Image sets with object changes
........
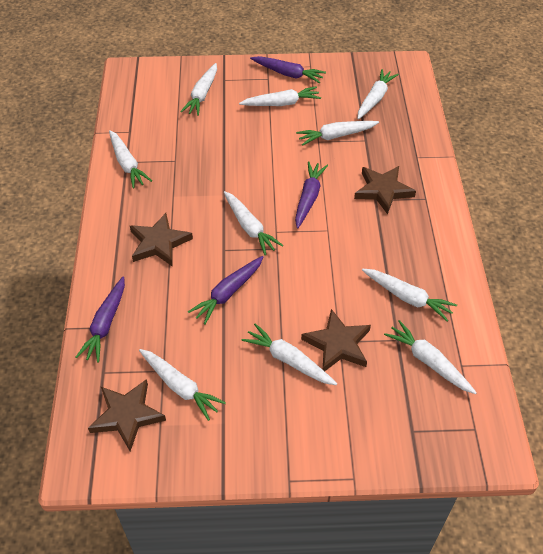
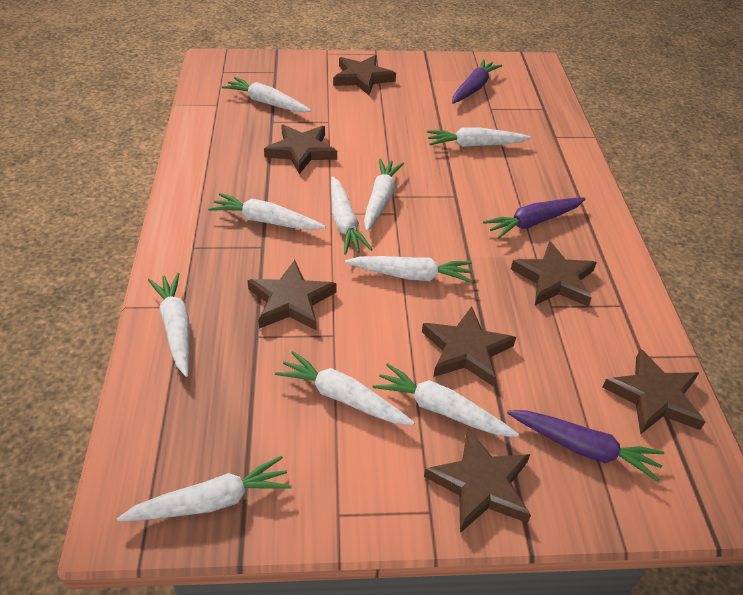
brown star: 4 -> 7
purple carrot: 4 -> 3

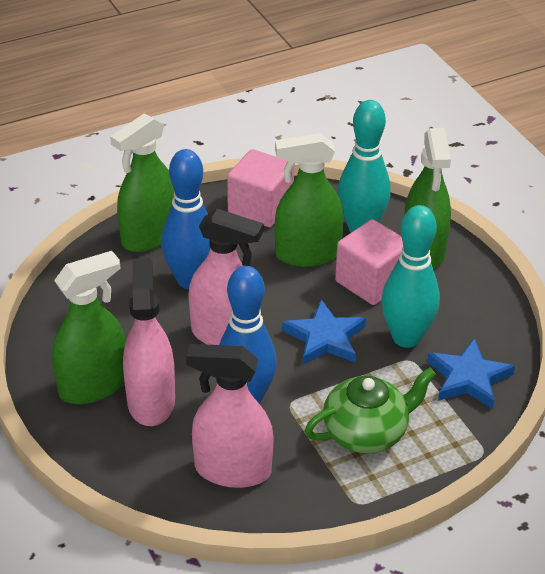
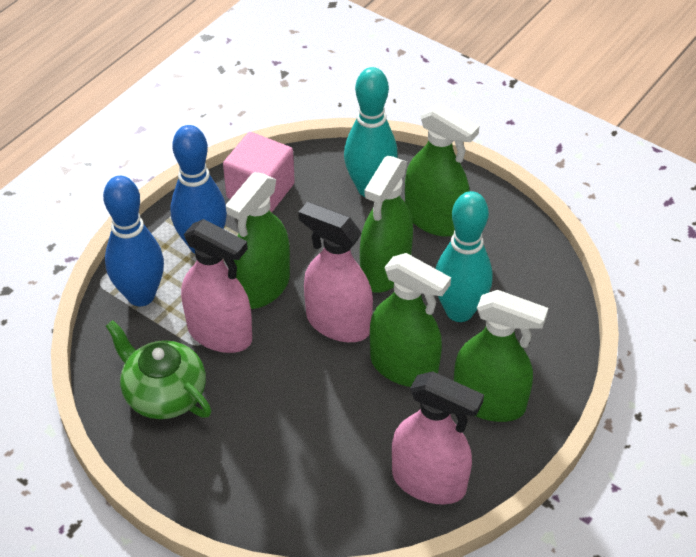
blue star: 2 -> 0
green spray bottle: 4 -> 5
pink cube: 2 -> 1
........
▶ **INSTRUCTIONS TO FOLLOW**
When you repeat the records, reproduce each line exactly and drop the images.

▶ **TASK ANSWER**
brown star: 4 -> 7
purple carrot: 4 -> 3

blue star: 2 -> 0
green spray bottle: 4 -> 5
pink cube: 2 -> 1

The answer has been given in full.